Exercise prompt
Show every line of the data that contains the string "scissors".

[[ Data for the task open ]]

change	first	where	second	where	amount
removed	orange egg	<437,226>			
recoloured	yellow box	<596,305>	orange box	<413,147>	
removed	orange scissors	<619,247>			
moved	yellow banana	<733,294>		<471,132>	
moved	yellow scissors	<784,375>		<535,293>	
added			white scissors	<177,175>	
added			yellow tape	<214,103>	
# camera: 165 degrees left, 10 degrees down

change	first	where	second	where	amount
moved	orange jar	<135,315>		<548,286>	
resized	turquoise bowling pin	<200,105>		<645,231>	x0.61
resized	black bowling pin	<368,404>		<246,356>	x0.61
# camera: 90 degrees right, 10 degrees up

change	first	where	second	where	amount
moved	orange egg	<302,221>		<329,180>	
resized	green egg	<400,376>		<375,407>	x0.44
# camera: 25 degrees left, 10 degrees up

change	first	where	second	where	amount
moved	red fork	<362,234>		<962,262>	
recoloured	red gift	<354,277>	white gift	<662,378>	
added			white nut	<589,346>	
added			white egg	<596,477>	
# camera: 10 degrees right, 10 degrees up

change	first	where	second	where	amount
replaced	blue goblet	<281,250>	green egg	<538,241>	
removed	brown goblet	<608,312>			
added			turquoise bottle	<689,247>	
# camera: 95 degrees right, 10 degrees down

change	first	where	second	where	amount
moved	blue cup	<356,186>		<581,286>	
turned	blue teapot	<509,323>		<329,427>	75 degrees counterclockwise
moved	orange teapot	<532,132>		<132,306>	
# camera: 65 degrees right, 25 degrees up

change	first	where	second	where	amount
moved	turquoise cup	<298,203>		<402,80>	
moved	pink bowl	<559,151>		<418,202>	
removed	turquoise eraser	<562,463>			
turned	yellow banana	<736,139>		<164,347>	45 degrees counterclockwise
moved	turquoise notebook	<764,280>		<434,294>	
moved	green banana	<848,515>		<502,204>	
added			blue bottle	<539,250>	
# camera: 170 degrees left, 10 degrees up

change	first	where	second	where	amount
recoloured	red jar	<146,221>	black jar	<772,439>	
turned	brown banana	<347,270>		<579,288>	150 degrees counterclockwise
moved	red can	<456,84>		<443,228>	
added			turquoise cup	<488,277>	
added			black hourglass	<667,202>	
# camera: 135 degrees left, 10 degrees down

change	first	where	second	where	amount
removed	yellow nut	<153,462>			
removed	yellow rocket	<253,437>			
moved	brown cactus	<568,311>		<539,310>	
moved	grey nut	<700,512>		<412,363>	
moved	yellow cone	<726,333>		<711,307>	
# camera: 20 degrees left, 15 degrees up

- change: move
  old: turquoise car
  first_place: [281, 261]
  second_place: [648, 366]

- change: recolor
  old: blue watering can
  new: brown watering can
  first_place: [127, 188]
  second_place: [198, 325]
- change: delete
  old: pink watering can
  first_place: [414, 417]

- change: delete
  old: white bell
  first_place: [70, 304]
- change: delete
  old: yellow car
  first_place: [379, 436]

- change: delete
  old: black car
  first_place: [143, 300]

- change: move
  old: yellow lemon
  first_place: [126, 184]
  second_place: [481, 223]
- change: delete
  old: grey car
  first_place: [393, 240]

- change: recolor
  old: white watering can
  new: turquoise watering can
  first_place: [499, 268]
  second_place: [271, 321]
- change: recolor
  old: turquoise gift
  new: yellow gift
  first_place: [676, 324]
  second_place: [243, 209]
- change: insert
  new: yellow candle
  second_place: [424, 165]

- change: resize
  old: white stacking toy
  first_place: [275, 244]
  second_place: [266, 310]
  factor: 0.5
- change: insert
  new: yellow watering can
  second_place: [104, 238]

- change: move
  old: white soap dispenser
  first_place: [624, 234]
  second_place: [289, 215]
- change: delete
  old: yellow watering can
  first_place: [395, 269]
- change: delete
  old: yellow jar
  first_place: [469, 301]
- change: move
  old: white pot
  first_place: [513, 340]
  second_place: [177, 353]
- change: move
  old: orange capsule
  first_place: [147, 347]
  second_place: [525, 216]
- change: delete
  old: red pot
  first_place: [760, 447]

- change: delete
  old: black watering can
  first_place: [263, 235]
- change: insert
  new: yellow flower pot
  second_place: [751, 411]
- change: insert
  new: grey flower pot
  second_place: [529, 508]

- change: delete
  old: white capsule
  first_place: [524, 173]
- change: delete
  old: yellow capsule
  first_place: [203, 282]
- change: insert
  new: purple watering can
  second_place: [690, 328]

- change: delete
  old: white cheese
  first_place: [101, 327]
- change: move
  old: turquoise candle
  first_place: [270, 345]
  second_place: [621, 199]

[[ Data for the task closed ]]

Written response
removed	orange scissors	<619,247>			
moved	yellow scissors	<784,375>		<535,293>	
added			white scissors	<177,175>	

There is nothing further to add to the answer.